### Scene images with change listings:
———
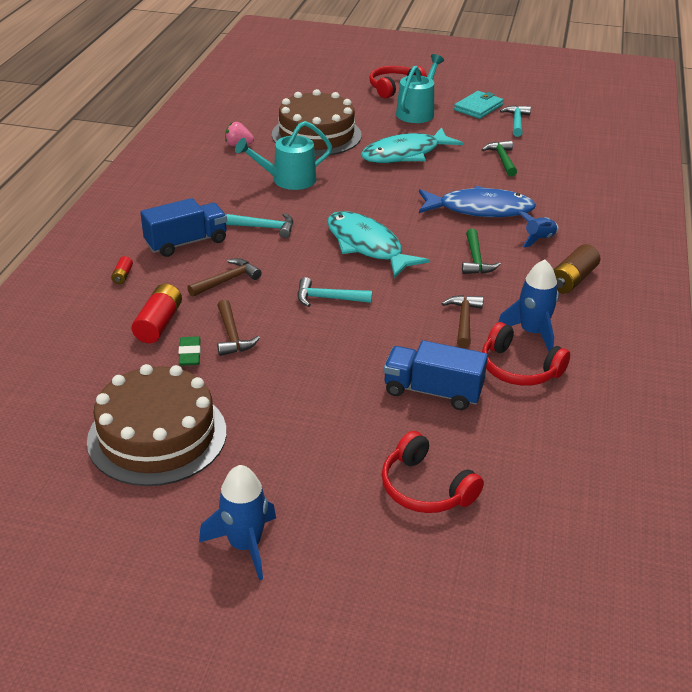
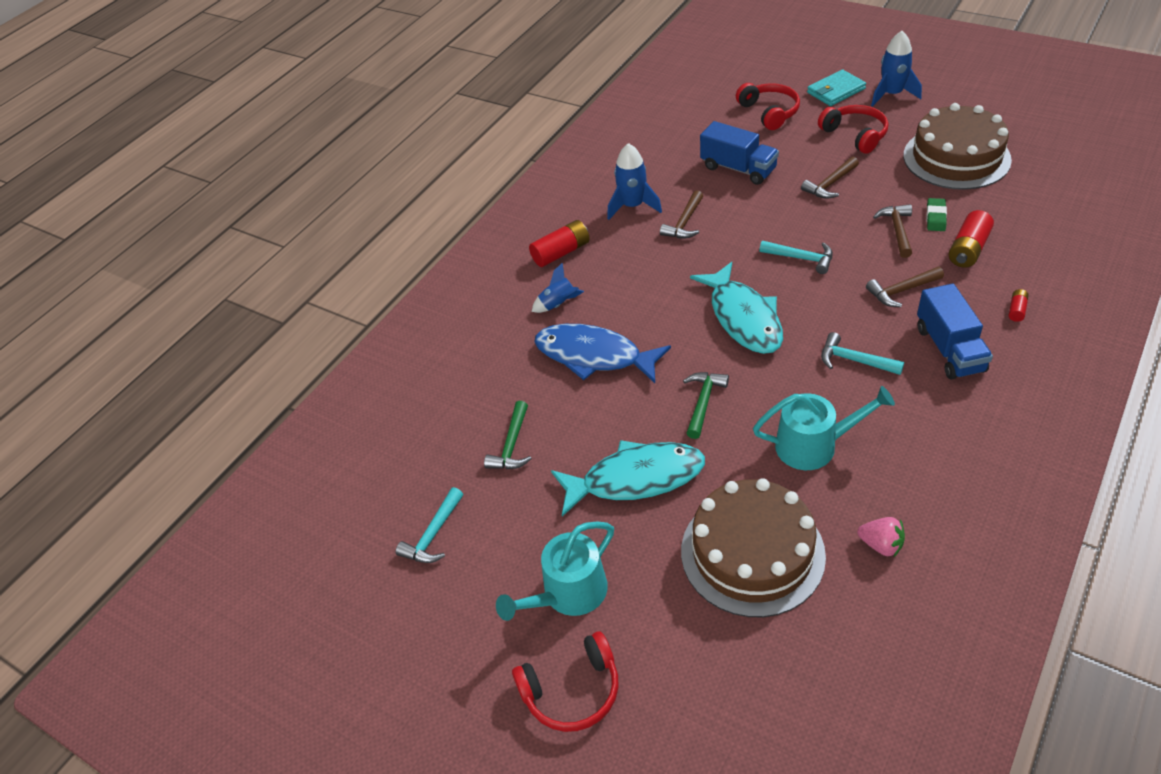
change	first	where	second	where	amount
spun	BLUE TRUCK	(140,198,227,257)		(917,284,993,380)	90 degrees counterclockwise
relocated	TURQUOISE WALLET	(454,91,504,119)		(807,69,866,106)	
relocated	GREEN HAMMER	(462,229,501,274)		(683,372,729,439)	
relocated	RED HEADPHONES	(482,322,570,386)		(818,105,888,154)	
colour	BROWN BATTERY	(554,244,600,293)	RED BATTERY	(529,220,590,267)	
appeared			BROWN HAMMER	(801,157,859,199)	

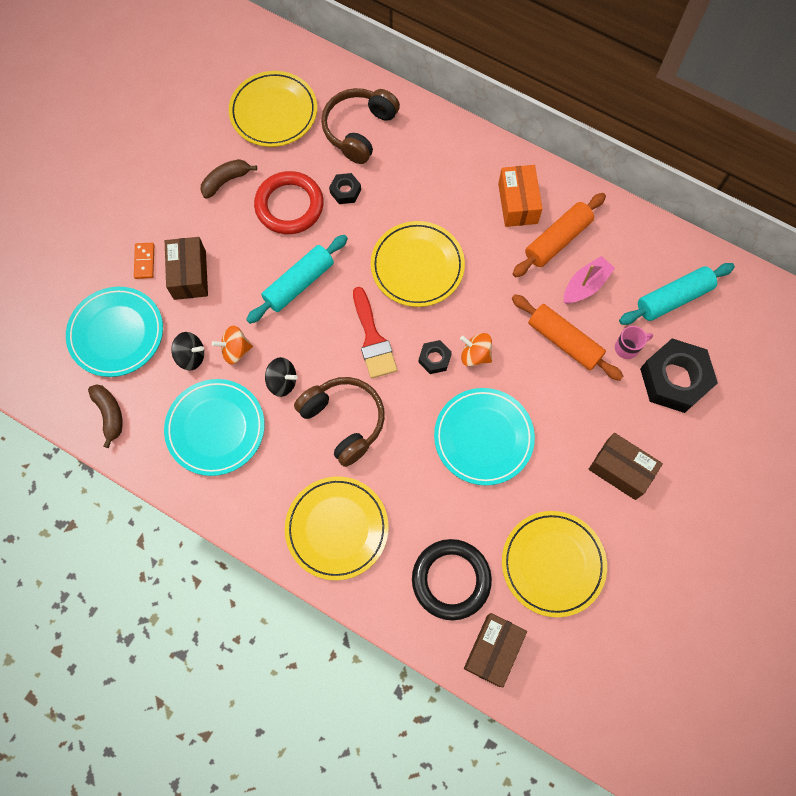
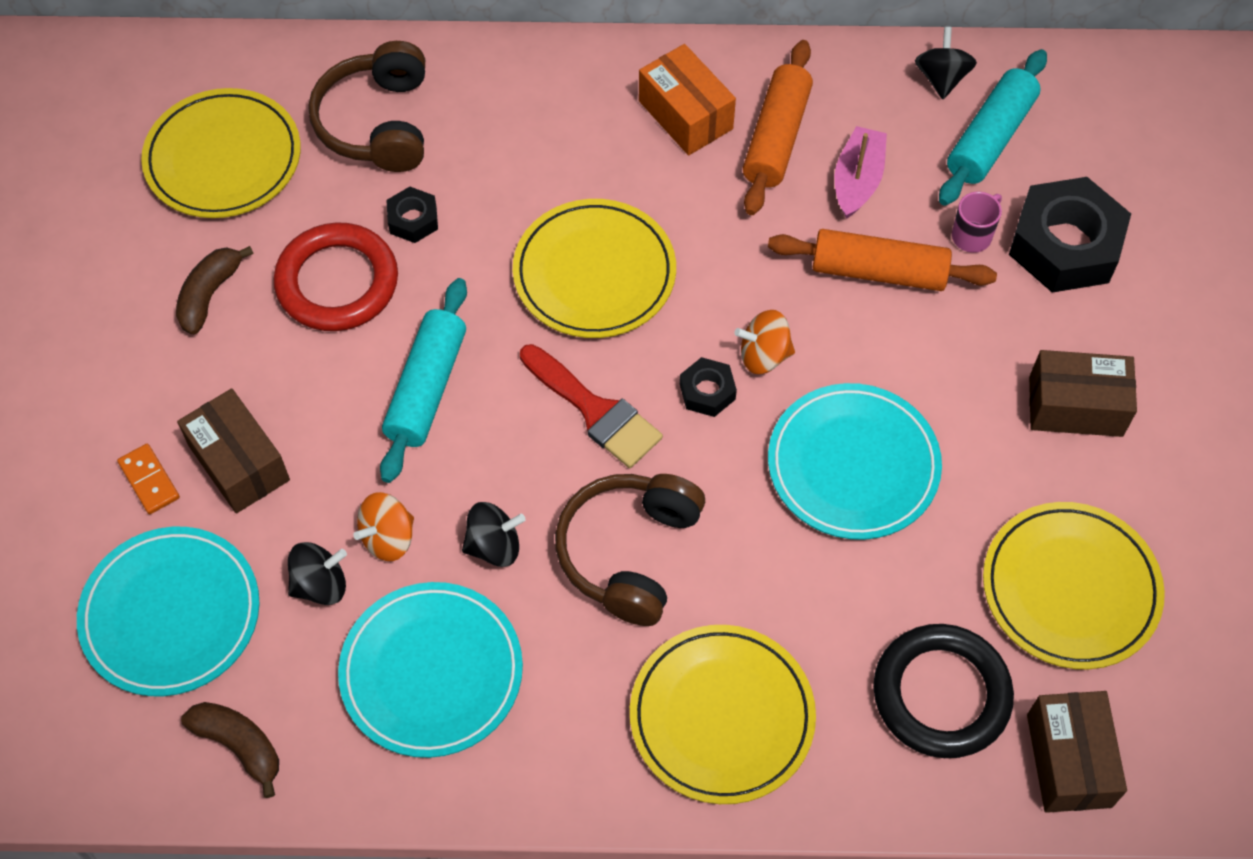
change	first	where	second	where	amount
spun	BROWN HEADPHONES	(294,377,385,467)		(555,474,705,626)	90 degrees counterclockwise
appeared			BLACK SPINNING TOP	(915,27,977,99)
———
### Required work:
A word-for-word transcription of the entries above, free of images, is what is wanted.

### Solution for this exercise:
change	first	where	second	where	amount
spun	BLUE TRUCK	(140,198,227,257)		(917,284,993,380)	90 degrees counterclockwise
relocated	TURQUOISE WALLET	(454,91,504,119)		(807,69,866,106)	
relocated	GREEN HAMMER	(462,229,501,274)		(683,372,729,439)	
relocated	RED HEADPHONES	(482,322,570,386)		(818,105,888,154)	
colour	BROWN BATTERY	(554,244,600,293)	RED BATTERY	(529,220,590,267)	
appeared			BROWN HAMMER	(801,157,859,199)	

change	first	where	second	where	amount
spun	BROWN HEADPHONES	(294,377,385,467)		(555,474,705,626)	90 degrees counterclockwise
appeared			BLACK SPINNING TOP	(915,27,977,99)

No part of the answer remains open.